WORK INSTRUCTION: From the records below, copy the lines that include "RADIO".

◇ ◇ ◇ ◇

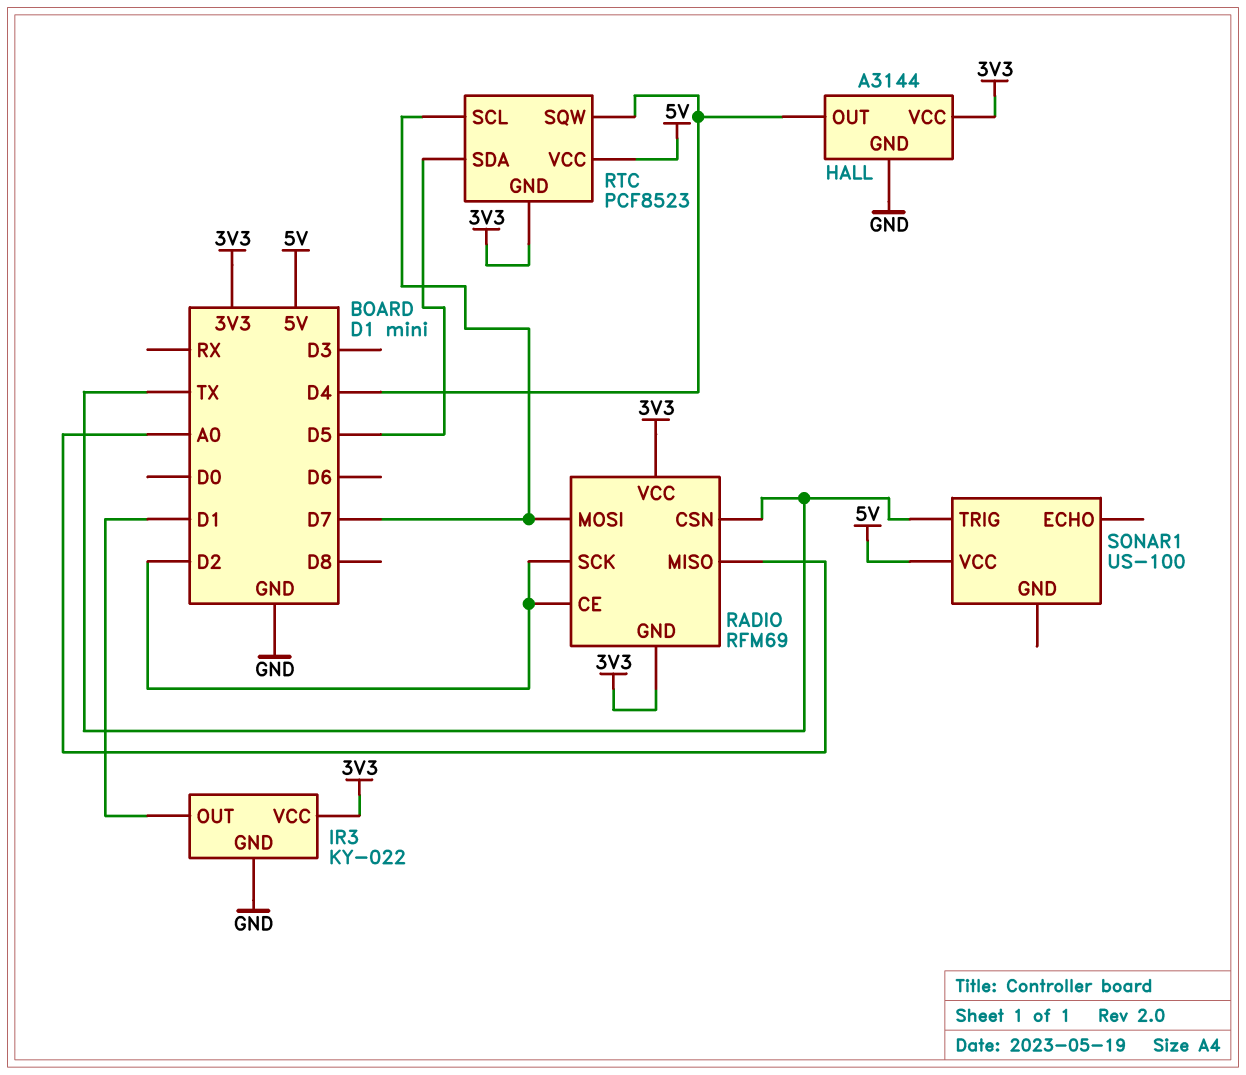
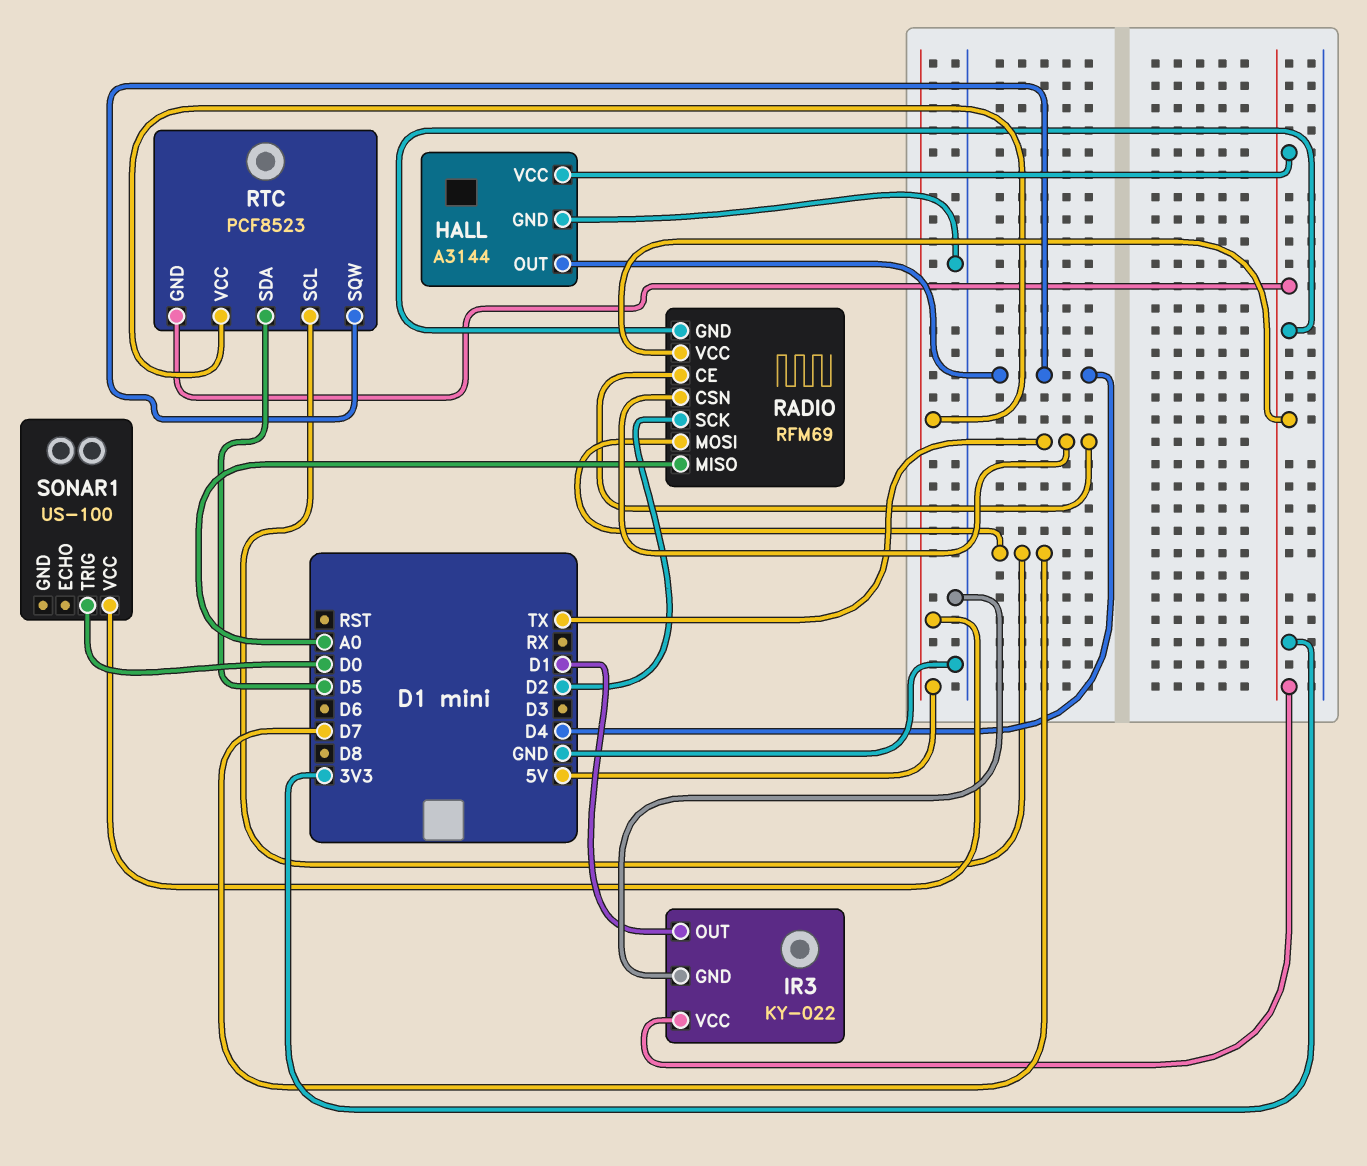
RADIO pin CE: D2 -> TX
SONAR1 pin TRIG: TX -> D0

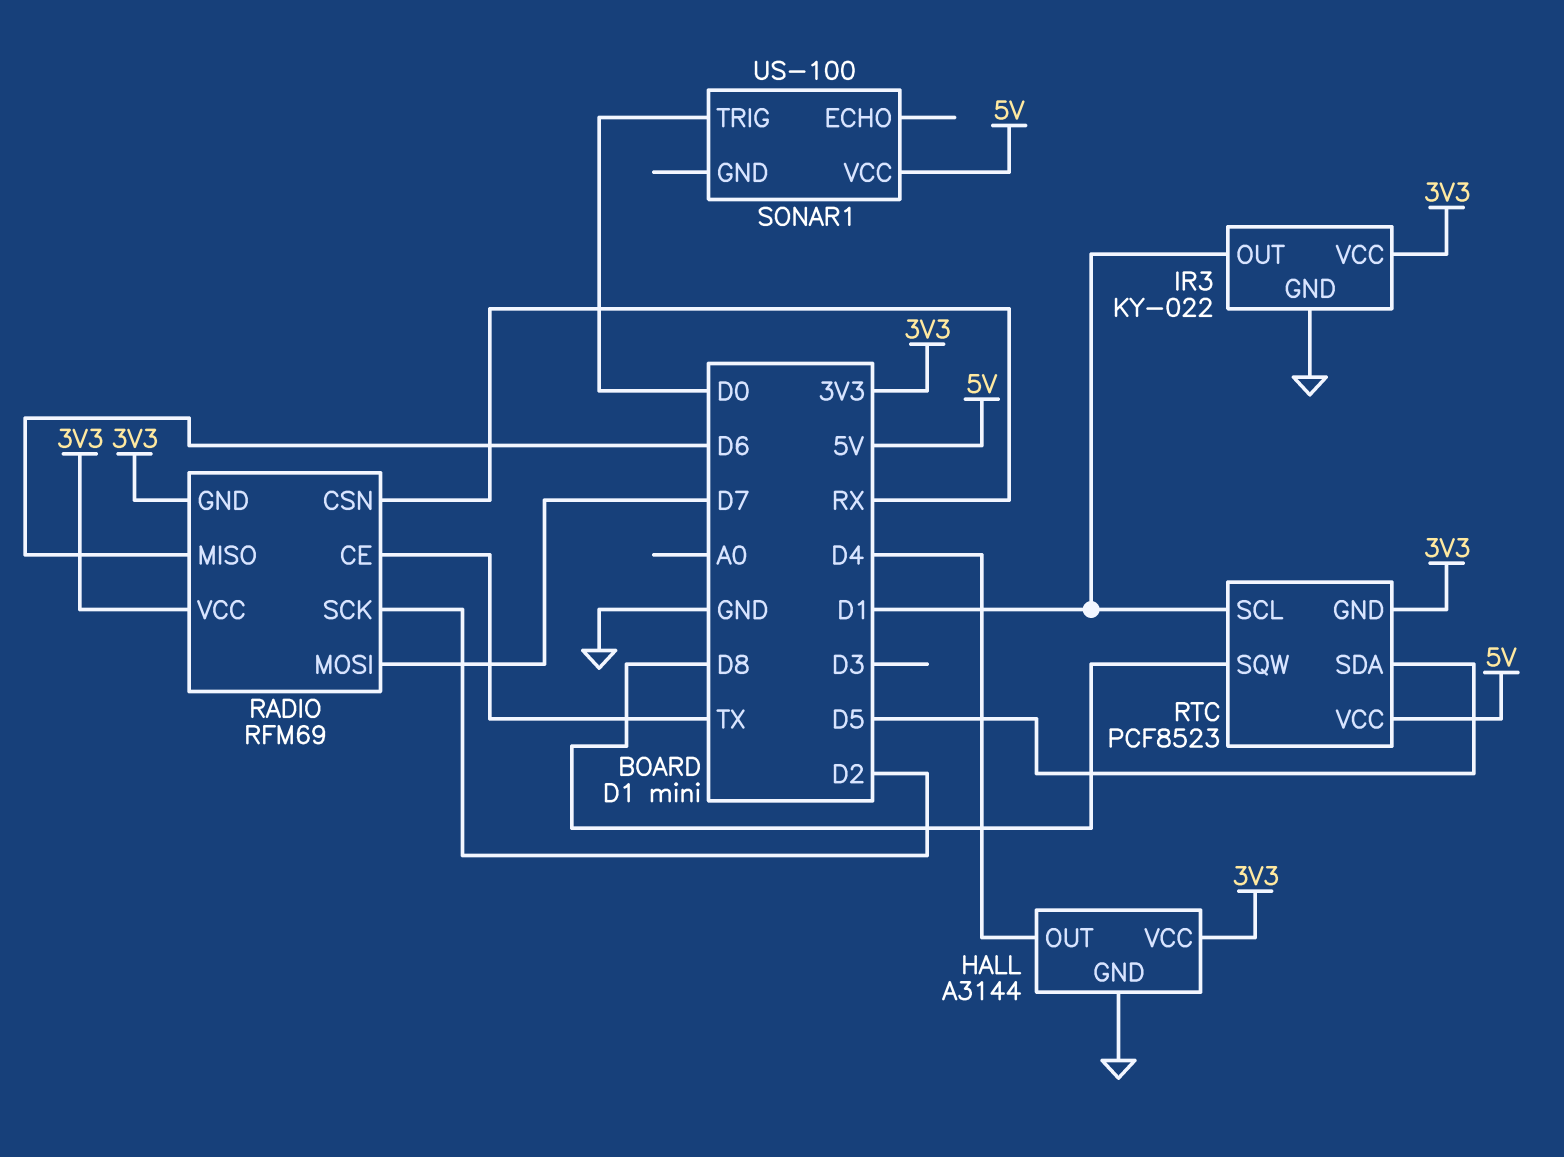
RADIO pin CSN: TX -> RX
RADIO pin MISO: A0 -> D6
RTC pin SCL: D7 -> D1
RTC pin SQW: D4 -> D8

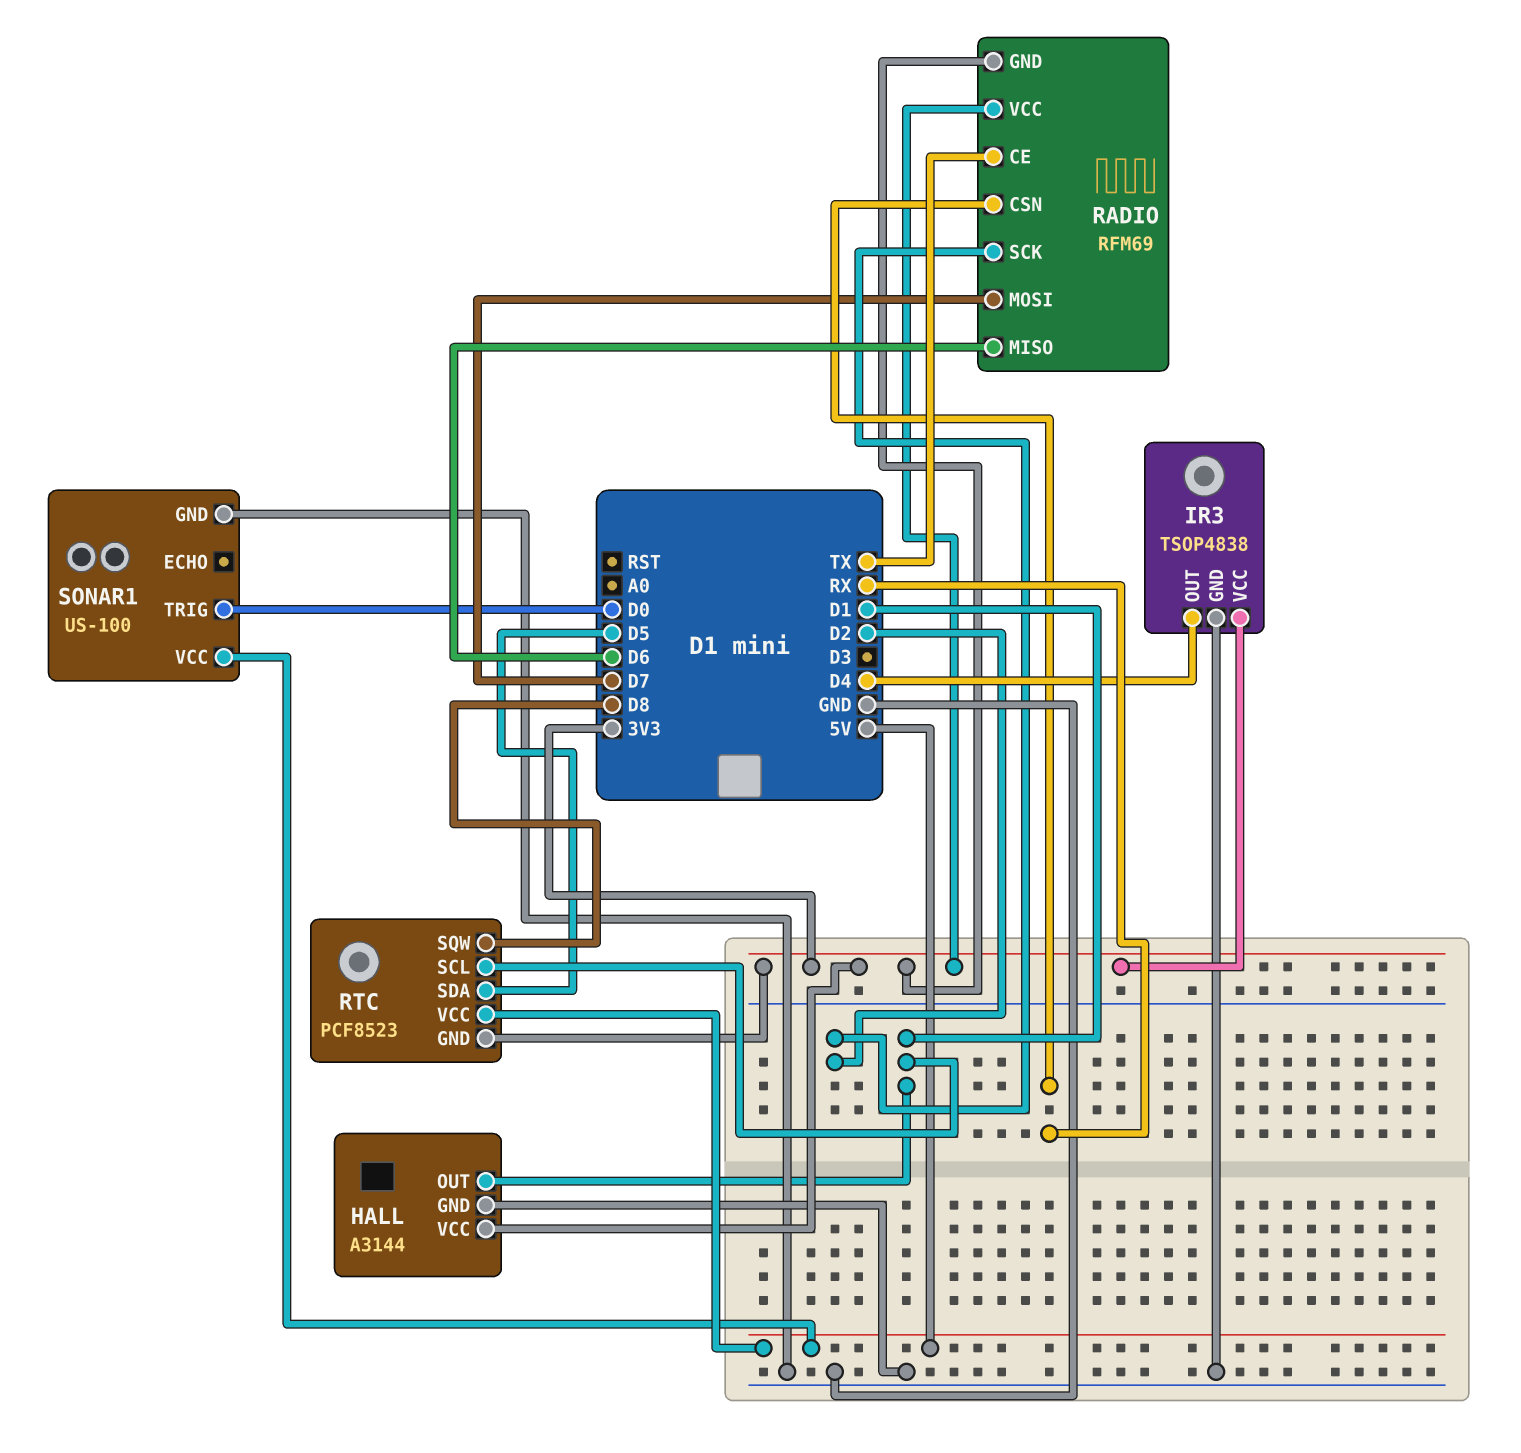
HALL pin OUT: D4 -> D1
IR3: KY-022 -> TSOP4838
IR3 pin OUT: D1 -> D4
SONAR1 pin GND: none -> GND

◇ ◇ ◇ ◇

ANSWER BELOW:
RADIO pin CE: D2 -> TX
RADIO pin CSN: TX -> RX
RADIO pin MISO: A0 -> D6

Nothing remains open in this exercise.